**What you have to do**:
Give all of the records again. Match them exactly.
Start of Records supplied
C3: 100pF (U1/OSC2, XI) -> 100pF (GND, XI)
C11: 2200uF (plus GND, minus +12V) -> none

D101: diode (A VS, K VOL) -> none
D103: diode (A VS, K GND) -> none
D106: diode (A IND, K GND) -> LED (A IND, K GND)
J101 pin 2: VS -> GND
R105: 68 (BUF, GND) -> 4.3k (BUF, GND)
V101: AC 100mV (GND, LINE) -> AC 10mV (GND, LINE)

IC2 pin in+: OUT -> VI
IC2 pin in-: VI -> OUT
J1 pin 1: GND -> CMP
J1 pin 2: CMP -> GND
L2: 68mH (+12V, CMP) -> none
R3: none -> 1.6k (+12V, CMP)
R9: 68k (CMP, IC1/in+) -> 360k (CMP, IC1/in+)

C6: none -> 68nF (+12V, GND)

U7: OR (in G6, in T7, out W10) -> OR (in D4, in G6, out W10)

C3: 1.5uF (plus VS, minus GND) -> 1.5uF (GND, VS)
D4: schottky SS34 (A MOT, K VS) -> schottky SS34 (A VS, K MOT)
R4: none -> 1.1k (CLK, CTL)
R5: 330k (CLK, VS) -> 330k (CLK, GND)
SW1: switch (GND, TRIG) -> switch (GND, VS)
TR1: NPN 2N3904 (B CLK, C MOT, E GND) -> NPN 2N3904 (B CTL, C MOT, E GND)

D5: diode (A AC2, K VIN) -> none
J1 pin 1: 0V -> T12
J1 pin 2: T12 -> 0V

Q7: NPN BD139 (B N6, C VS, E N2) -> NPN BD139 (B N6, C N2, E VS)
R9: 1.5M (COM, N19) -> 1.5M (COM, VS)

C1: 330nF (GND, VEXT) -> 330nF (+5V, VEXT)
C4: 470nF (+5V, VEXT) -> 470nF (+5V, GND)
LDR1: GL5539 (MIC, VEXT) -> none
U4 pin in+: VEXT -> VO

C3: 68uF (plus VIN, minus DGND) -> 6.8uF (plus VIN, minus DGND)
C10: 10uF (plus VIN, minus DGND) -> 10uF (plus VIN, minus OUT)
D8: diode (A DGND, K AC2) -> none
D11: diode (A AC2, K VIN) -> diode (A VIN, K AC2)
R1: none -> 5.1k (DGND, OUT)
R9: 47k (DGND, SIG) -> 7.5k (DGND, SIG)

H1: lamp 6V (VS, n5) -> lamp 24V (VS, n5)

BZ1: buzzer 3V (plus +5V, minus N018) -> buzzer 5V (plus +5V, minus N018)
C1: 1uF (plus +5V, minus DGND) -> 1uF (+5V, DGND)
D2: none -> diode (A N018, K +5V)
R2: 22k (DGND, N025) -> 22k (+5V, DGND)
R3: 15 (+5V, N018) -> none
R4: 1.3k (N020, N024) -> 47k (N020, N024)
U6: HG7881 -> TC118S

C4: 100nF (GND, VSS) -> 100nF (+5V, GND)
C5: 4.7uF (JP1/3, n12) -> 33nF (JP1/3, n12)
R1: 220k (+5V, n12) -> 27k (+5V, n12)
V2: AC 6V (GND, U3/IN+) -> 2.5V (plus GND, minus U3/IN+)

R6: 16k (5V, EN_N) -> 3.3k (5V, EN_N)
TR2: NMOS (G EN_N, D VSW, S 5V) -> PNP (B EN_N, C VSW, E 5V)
End of Records supplied
**Expected output**:
C3: 100pF (U1/OSC2, XI) -> 100pF (GND, XI)
C11: 2200uF (plus GND, minus +12V) -> none

D101: diode (A VS, K VOL) -> none
D103: diode (A VS, K GND) -> none
D106: diode (A IND, K GND) -> LED (A IND, K GND)
J101 pin 2: VS -> GND
R105: 68 (BUF, GND) -> 4.3k (BUF, GND)
V101: AC 100mV (GND, LINE) -> AC 10mV (GND, LINE)

IC2 pin in+: OUT -> VI
IC2 pin in-: VI -> OUT
J1 pin 1: GND -> CMP
J1 pin 2: CMP -> GND
L2: 68mH (+12V, CMP) -> none
R3: none -> 1.6k (+12V, CMP)
R9: 68k (CMP, IC1/in+) -> 360k (CMP, IC1/in+)

C6: none -> 68nF (+12V, GND)

U7: OR (in G6, in T7, out W10) -> OR (in D4, in G6, out W10)

C3: 1.5uF (plus VS, minus GND) -> 1.5uF (GND, VS)
D4: schottky SS34 (A MOT, K VS) -> schottky SS34 (A VS, K MOT)
R4: none -> 1.1k (CLK, CTL)
R5: 330k (CLK, VS) -> 330k (CLK, GND)
SW1: switch (GND, TRIG) -> switch (GND, VS)
TR1: NPN 2N3904 (B CLK, C MOT, E GND) -> NPN 2N3904 (B CTL, C MOT, E GND)

D5: diode (A AC2, K VIN) -> none
J1 pin 1: 0V -> T12
J1 pin 2: T12 -> 0V

Q7: NPN BD139 (B N6, C VS, E N2) -> NPN BD139 (B N6, C N2, E VS)
R9: 1.5M (COM, N19) -> 1.5M (COM, VS)

C1: 330nF (GND, VEXT) -> 330nF (+5V, VEXT)
C4: 470nF (+5V, VEXT) -> 470nF (+5V, GND)
LDR1: GL5539 (MIC, VEXT) -> none
U4 pin in+: VEXT -> VO

C3: 68uF (plus VIN, minus DGND) -> 6.8uF (plus VIN, minus DGND)
C10: 10uF (plus VIN, minus DGND) -> 10uF (plus VIN, minus OUT)
D8: diode (A DGND, K AC2) -> none
D11: diode (A AC2, K VIN) -> diode (A VIN, K AC2)
R1: none -> 5.1k (DGND, OUT)
R9: 47k (DGND, SIG) -> 7.5k (DGND, SIG)

H1: lamp 6V (VS, n5) -> lamp 24V (VS, n5)

BZ1: buzzer 3V (plus +5V, minus N018) -> buzzer 5V (plus +5V, minus N018)
C1: 1uF (plus +5V, minus DGND) -> 1uF (+5V, DGND)
D2: none -> diode (A N018, K +5V)
R2: 22k (DGND, N025) -> 22k (+5V, DGND)
R3: 15 (+5V, N018) -> none
R4: 1.3k (N020, N024) -> 47k (N020, N024)
U6: HG7881 -> TC118S

C4: 100nF (GND, VSS) -> 100nF (+5V, GND)
C5: 4.7uF (JP1/3, n12) -> 33nF (JP1/3, n12)
R1: 220k (+5V, n12) -> 27k (+5V, n12)
V2: AC 6V (GND, U3/IN+) -> 2.5V (plus GND, minus U3/IN+)

R6: 16k (5V, EN_N) -> 3.3k (5V, EN_N)
TR2: NMOS (G EN_N, D VSW, S 5V) -> PNP (B EN_N, C VSW, E 5V)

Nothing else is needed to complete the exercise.